Goal of the exercise —
Exact copies of the lines from the start of the records through the line with "blue trapezoid at" are what the answer must hold; pictures are not part of it.

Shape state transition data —
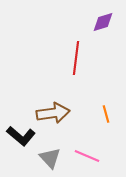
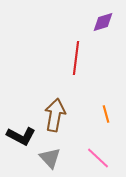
brown arrow: moved 2 px right, 2 px down; rotated 72 degrees counterclockwise
black L-shape: rotated 12 degrees counterclockwise
pink line: moved 11 px right, 2 px down; rotated 20 degrees clockwise
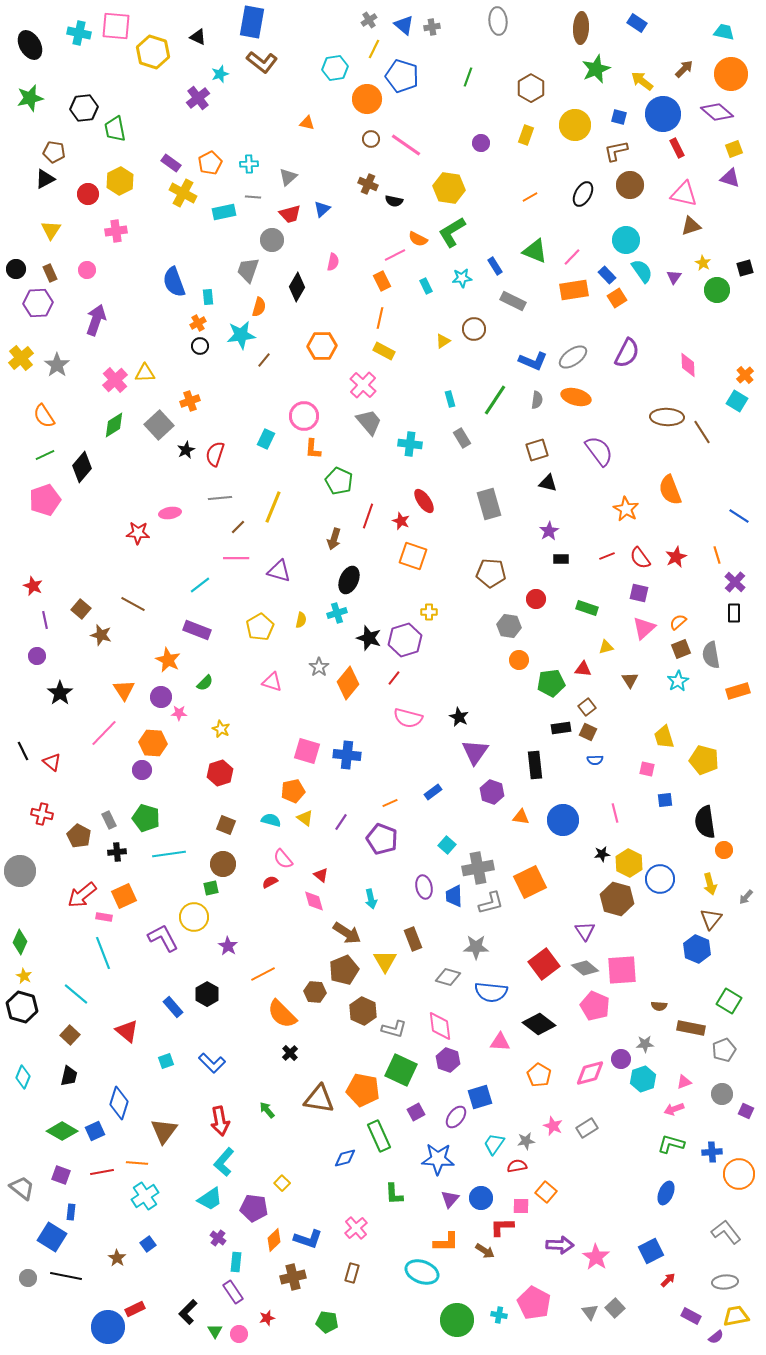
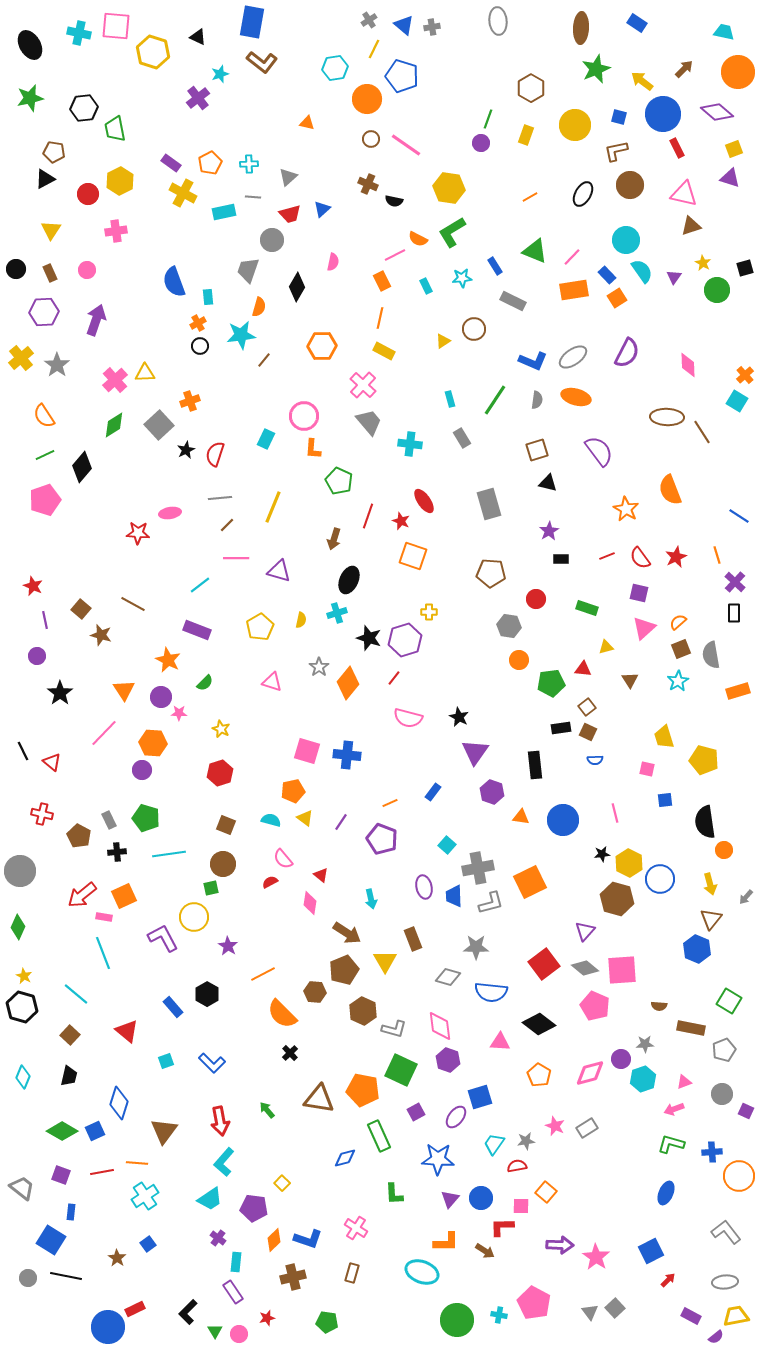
orange circle at (731, 74): moved 7 px right, 2 px up
green line at (468, 77): moved 20 px right, 42 px down
purple hexagon at (38, 303): moved 6 px right, 9 px down
brown line at (238, 527): moved 11 px left, 2 px up
blue rectangle at (433, 792): rotated 18 degrees counterclockwise
pink diamond at (314, 901): moved 4 px left, 2 px down; rotated 25 degrees clockwise
purple triangle at (585, 931): rotated 15 degrees clockwise
green diamond at (20, 942): moved 2 px left, 15 px up
pink star at (553, 1126): moved 2 px right
orange circle at (739, 1174): moved 2 px down
pink cross at (356, 1228): rotated 15 degrees counterclockwise
blue square at (52, 1237): moved 1 px left, 3 px down
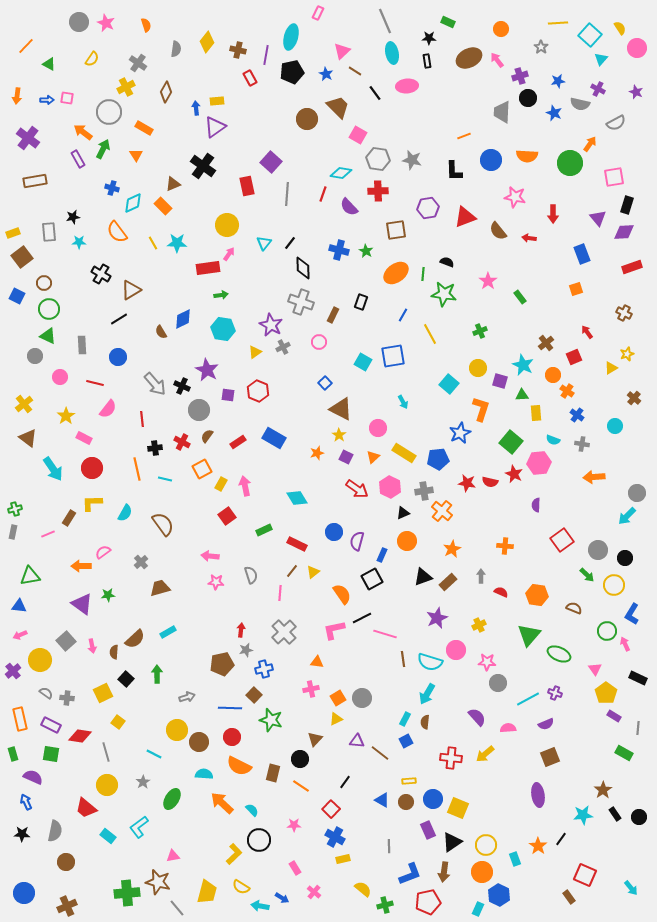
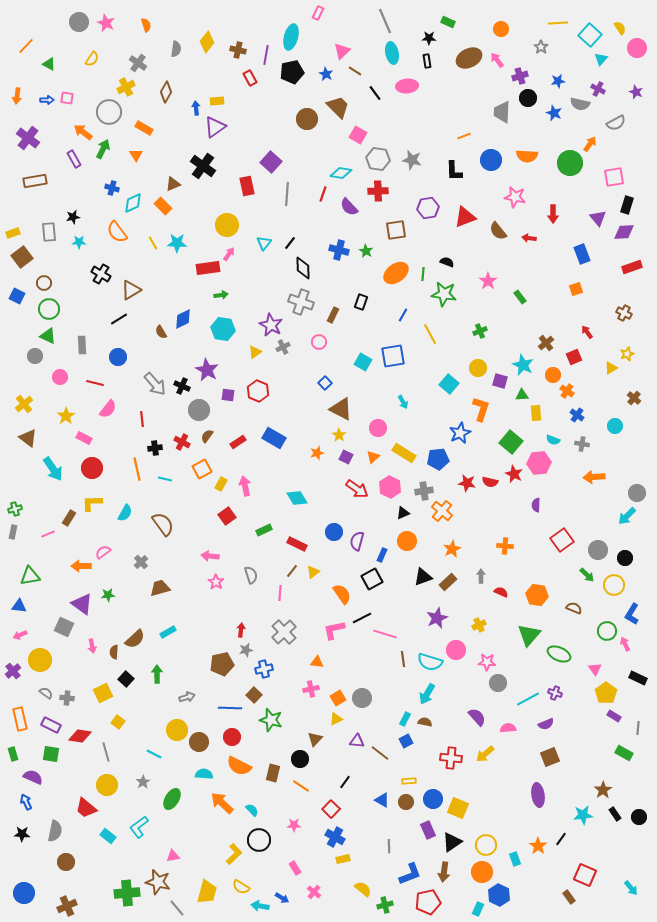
purple rectangle at (78, 159): moved 4 px left
pink star at (216, 582): rotated 28 degrees clockwise
gray square at (66, 641): moved 2 px left, 14 px up; rotated 24 degrees counterclockwise
brown semicircle at (425, 722): rotated 96 degrees clockwise
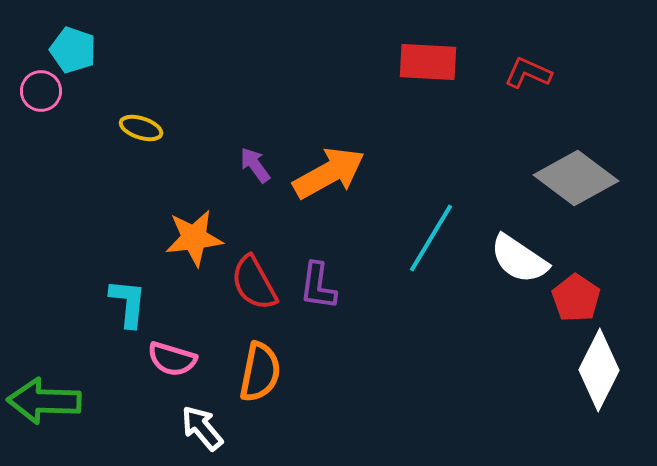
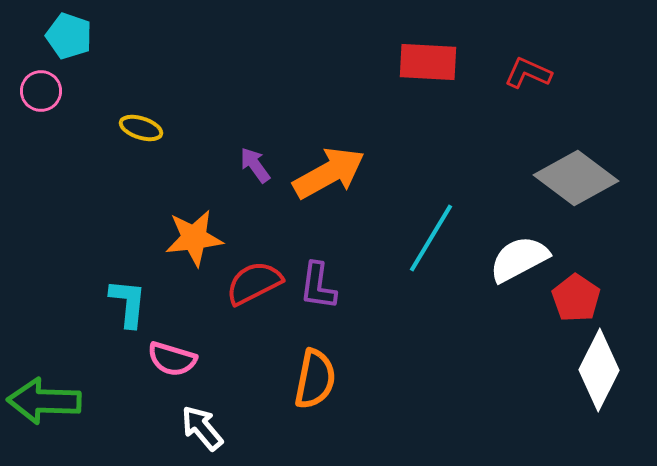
cyan pentagon: moved 4 px left, 14 px up
white semicircle: rotated 118 degrees clockwise
red semicircle: rotated 92 degrees clockwise
orange semicircle: moved 55 px right, 7 px down
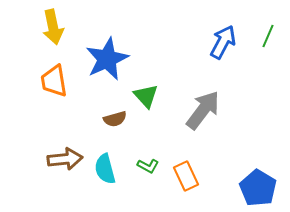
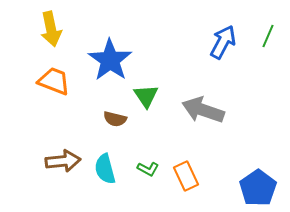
yellow arrow: moved 2 px left, 2 px down
blue star: moved 3 px right, 1 px down; rotated 12 degrees counterclockwise
orange trapezoid: rotated 120 degrees clockwise
green triangle: rotated 8 degrees clockwise
gray arrow: rotated 108 degrees counterclockwise
brown semicircle: rotated 30 degrees clockwise
brown arrow: moved 2 px left, 2 px down
green L-shape: moved 3 px down
blue pentagon: rotated 6 degrees clockwise
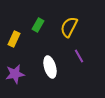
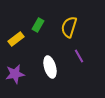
yellow semicircle: rotated 10 degrees counterclockwise
yellow rectangle: moved 2 px right; rotated 28 degrees clockwise
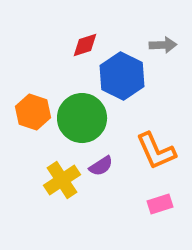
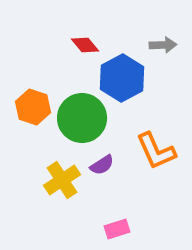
red diamond: rotated 68 degrees clockwise
blue hexagon: moved 2 px down; rotated 6 degrees clockwise
orange hexagon: moved 5 px up
purple semicircle: moved 1 px right, 1 px up
pink rectangle: moved 43 px left, 25 px down
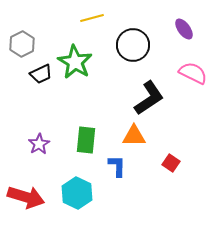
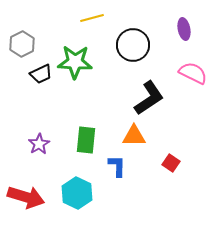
purple ellipse: rotated 25 degrees clockwise
green star: rotated 28 degrees counterclockwise
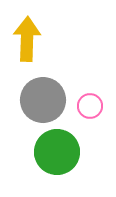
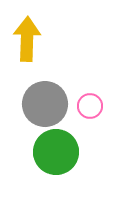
gray circle: moved 2 px right, 4 px down
green circle: moved 1 px left
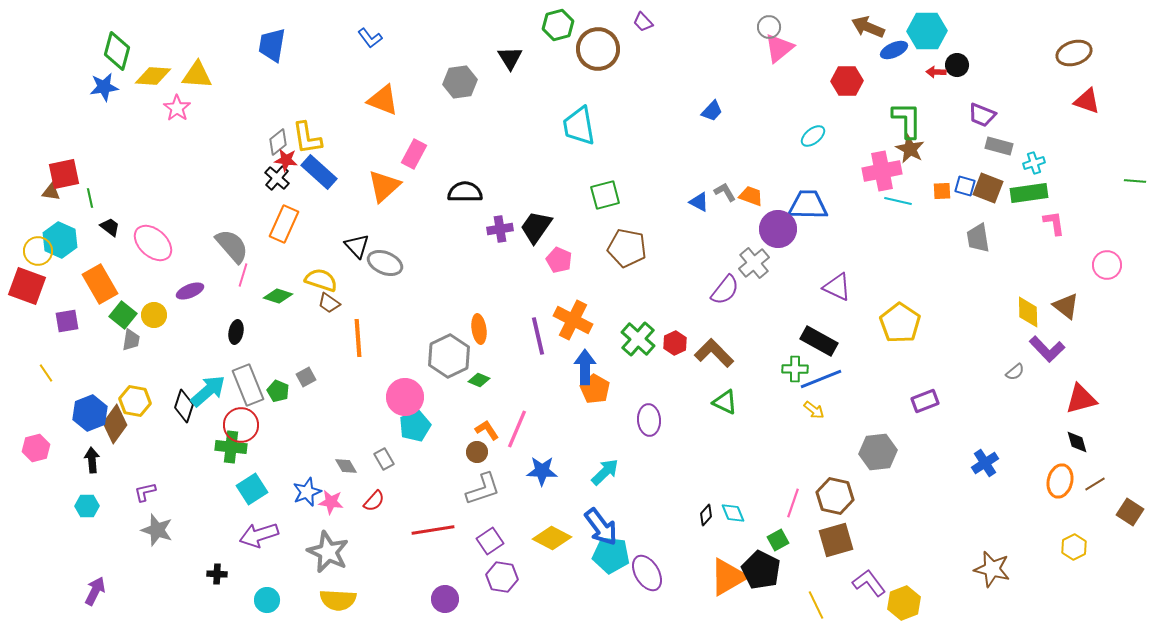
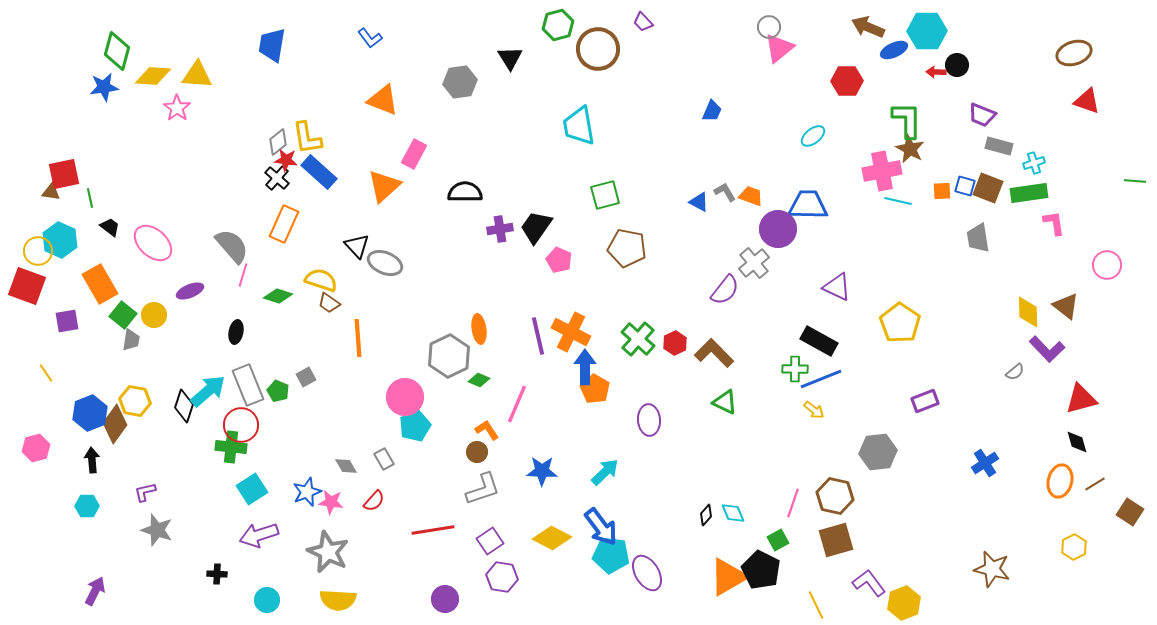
blue trapezoid at (712, 111): rotated 20 degrees counterclockwise
orange cross at (573, 320): moved 2 px left, 12 px down
pink line at (517, 429): moved 25 px up
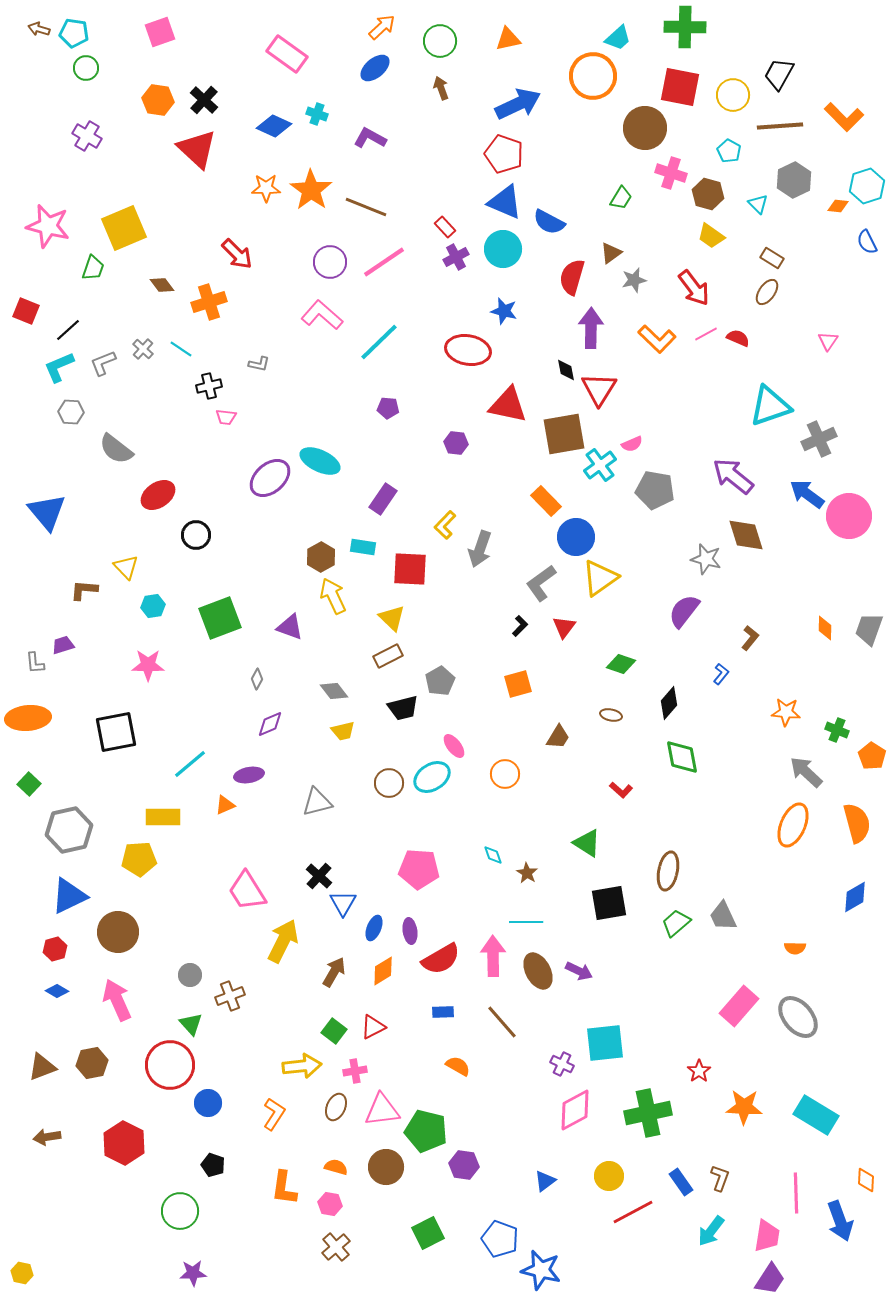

Output —
brown arrow: moved 2 px right, 2 px down; rotated 72 degrees counterclockwise
black L-shape: rotated 12 degrees counterclockwise
pink line: moved 11 px right, 2 px down; rotated 20 degrees clockwise
orange circle at (731, 74): moved 7 px right, 2 px up
green line at (468, 77): moved 20 px right, 42 px down
purple hexagon at (38, 303): moved 6 px right, 9 px down
brown line at (238, 527): moved 11 px left, 2 px up
blue rectangle at (433, 792): rotated 18 degrees counterclockwise
pink diamond at (314, 901): moved 4 px left, 2 px down; rotated 25 degrees clockwise
purple triangle at (585, 931): rotated 15 degrees clockwise
green diamond at (20, 942): moved 2 px left, 15 px up
pink star at (553, 1126): moved 2 px right
orange circle at (739, 1174): moved 2 px down
pink cross at (356, 1228): rotated 15 degrees counterclockwise
blue square at (52, 1237): moved 1 px left, 3 px down
purple rectangle at (78, 159): moved 4 px left
pink star at (216, 582): rotated 28 degrees clockwise
gray square at (66, 641): moved 2 px left, 14 px up; rotated 24 degrees counterclockwise
brown semicircle at (425, 722): rotated 96 degrees clockwise
cyan pentagon: moved 4 px left, 14 px up
white semicircle: rotated 118 degrees clockwise
red semicircle: rotated 92 degrees clockwise
orange semicircle: moved 55 px right, 7 px down
yellow arrow: moved 2 px left, 2 px down
blue star: moved 3 px right, 1 px down; rotated 12 degrees counterclockwise
orange trapezoid: rotated 120 degrees clockwise
green triangle: rotated 8 degrees clockwise
gray arrow: rotated 108 degrees counterclockwise
brown semicircle: rotated 30 degrees clockwise
brown arrow: moved 2 px left, 2 px down
green L-shape: moved 3 px down
blue pentagon: rotated 6 degrees clockwise
yellow semicircle: rotated 10 degrees counterclockwise
yellow rectangle: moved 2 px right; rotated 28 degrees clockwise
red diamond: rotated 68 degrees clockwise
blue hexagon: moved 2 px down; rotated 6 degrees clockwise
orange hexagon: moved 5 px up
purple semicircle: moved 1 px right, 1 px up
pink rectangle: moved 43 px left, 25 px down
purple ellipse: rotated 25 degrees clockwise
green star: rotated 28 degrees counterclockwise
gray circle: moved 2 px right, 4 px down
green circle: moved 1 px left
blue trapezoid at (712, 111): rotated 20 degrees counterclockwise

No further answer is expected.